::: Source information :::

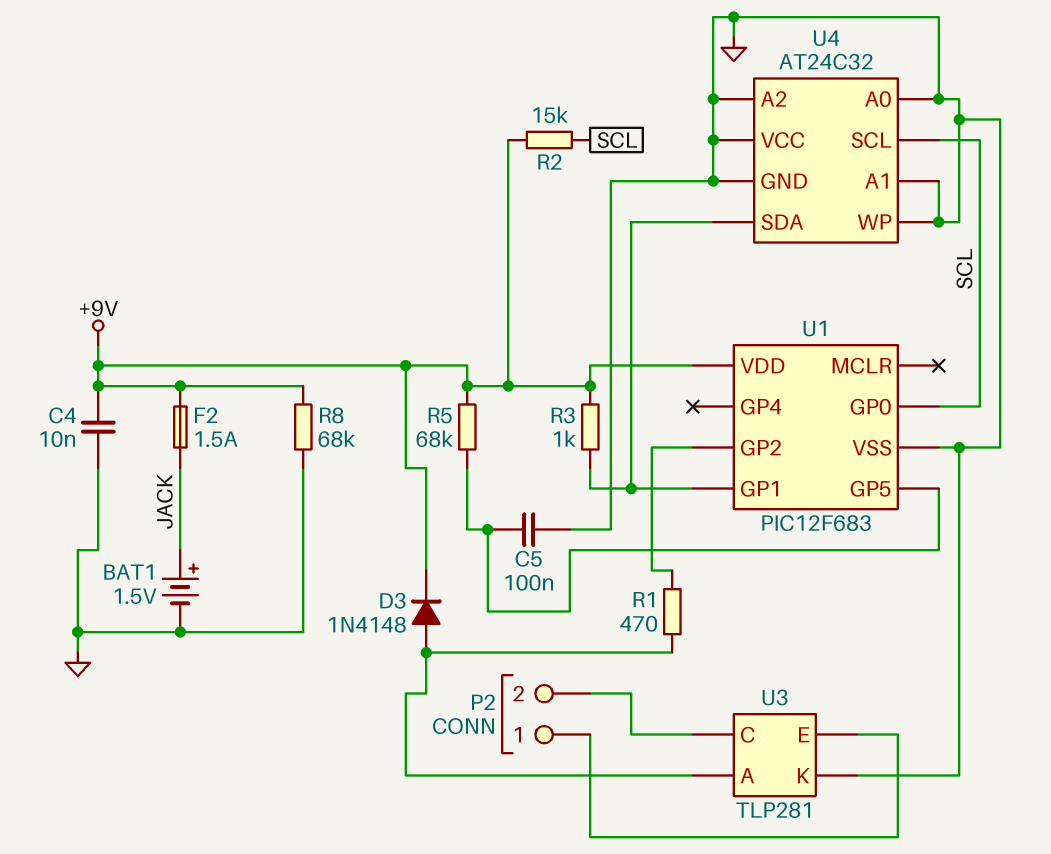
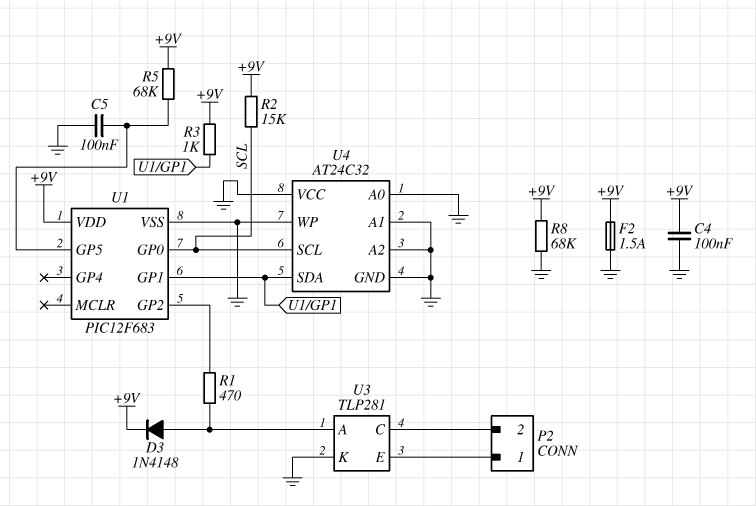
BAT1: 1.5V (plus JACK, minus GND) -> none
C4: 10nF (+9V, GND) -> 100nF (+9V, GND)
F2: 1.5A (+9V, JACK) -> 1.5A (+9V, GND)

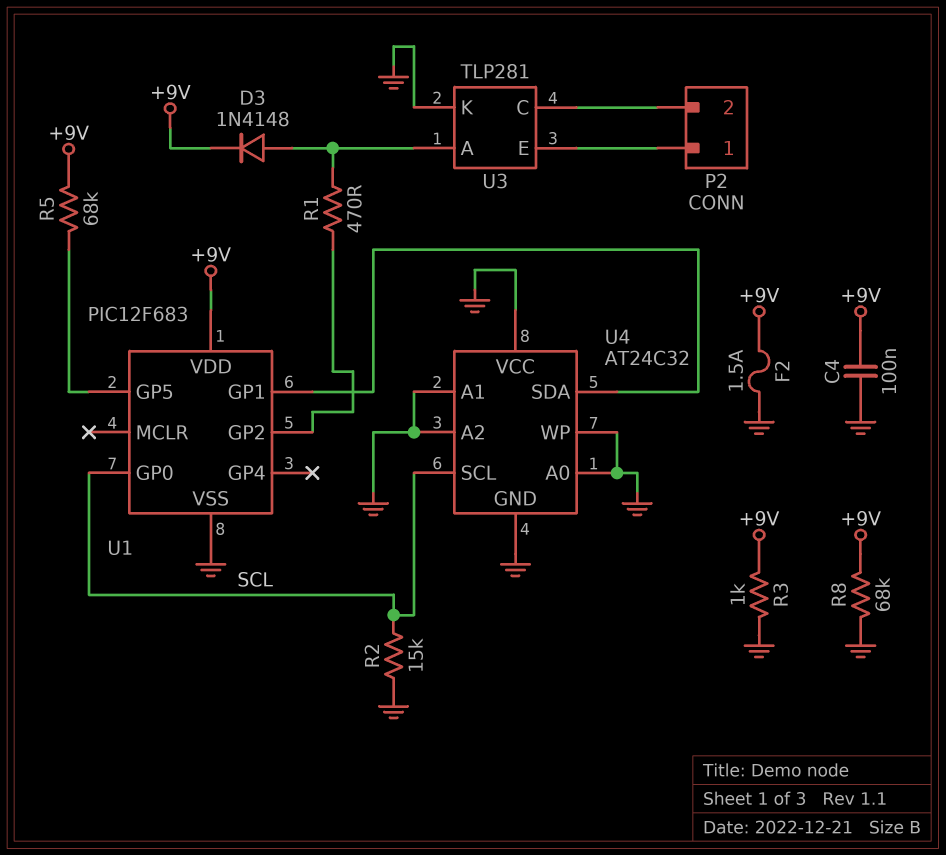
C5: 100nF (GND, U1/GP5) -> none
R2: 15k (+9V, SCL) -> 15k (GND, SCL)
R3: 1k (+9V, U1/GP1) -> 1k (+9V, GND)

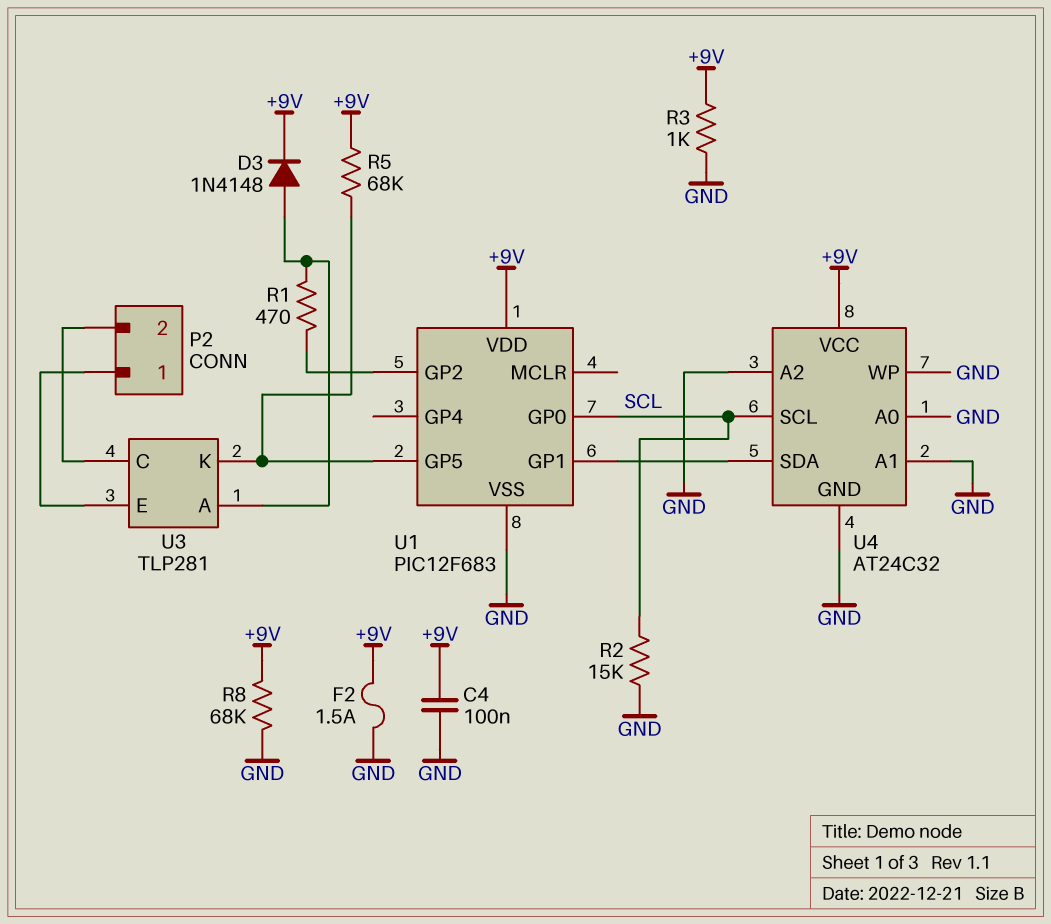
U3 pin K: GND -> U1/GP5
U4 pin VCC: GND -> +9V

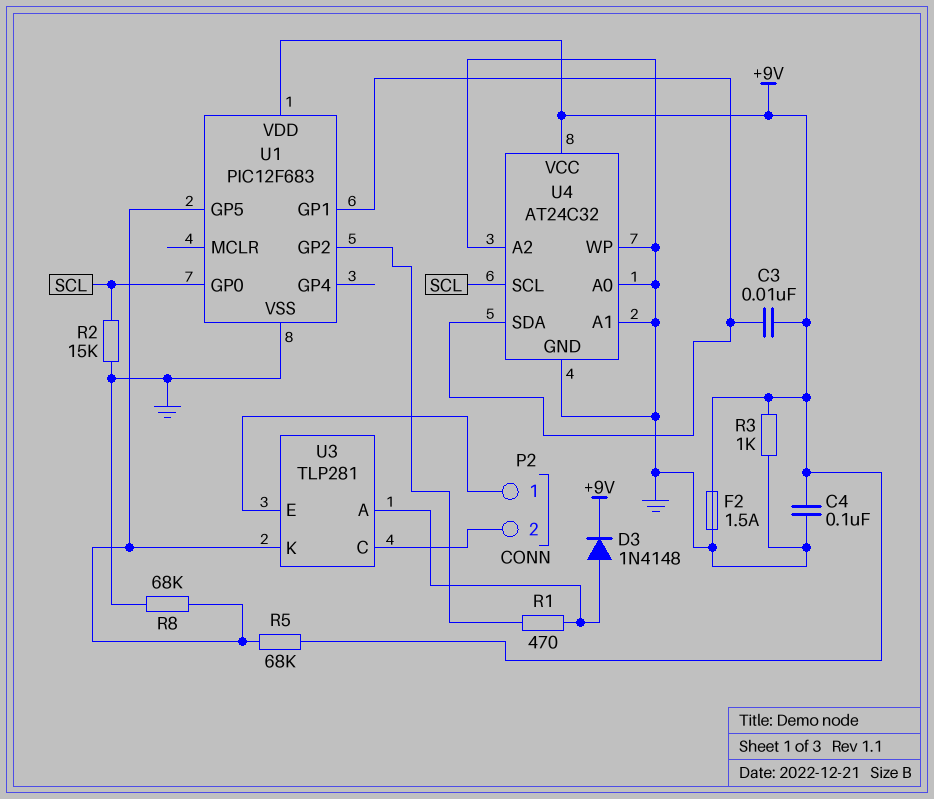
C3: none -> 10nF (+9V, U1/GP1)
R8: 68k (+9V, GND) -> 68k (GND, U1/GP5)

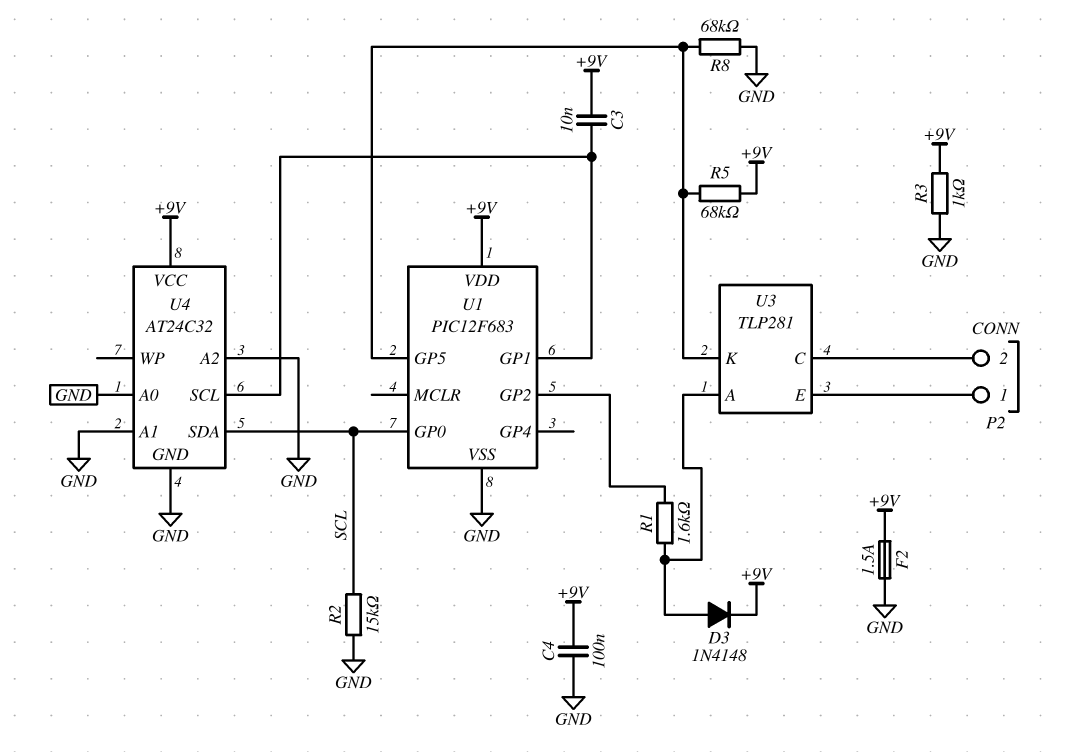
R1: 470 (U1/GP2, U3/A) -> 1.6k (U1/GP2, U3/A)
U4 pin SCL: SCL -> U1/GP1
U4 pin SDA: U1/GP1 -> SCL
U4 pin WP: GND -> none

:::

= Directions =
Read the entries and pick out all lines that include the word "none".

= Task output =
BAT1: 1.5V (plus JACK, minus GND) -> none
C5: 100nF (GND, U1/GP5) -> none
C3: none -> 10nF (+9V, U1/GP1)
U4 pin WP: GND -> none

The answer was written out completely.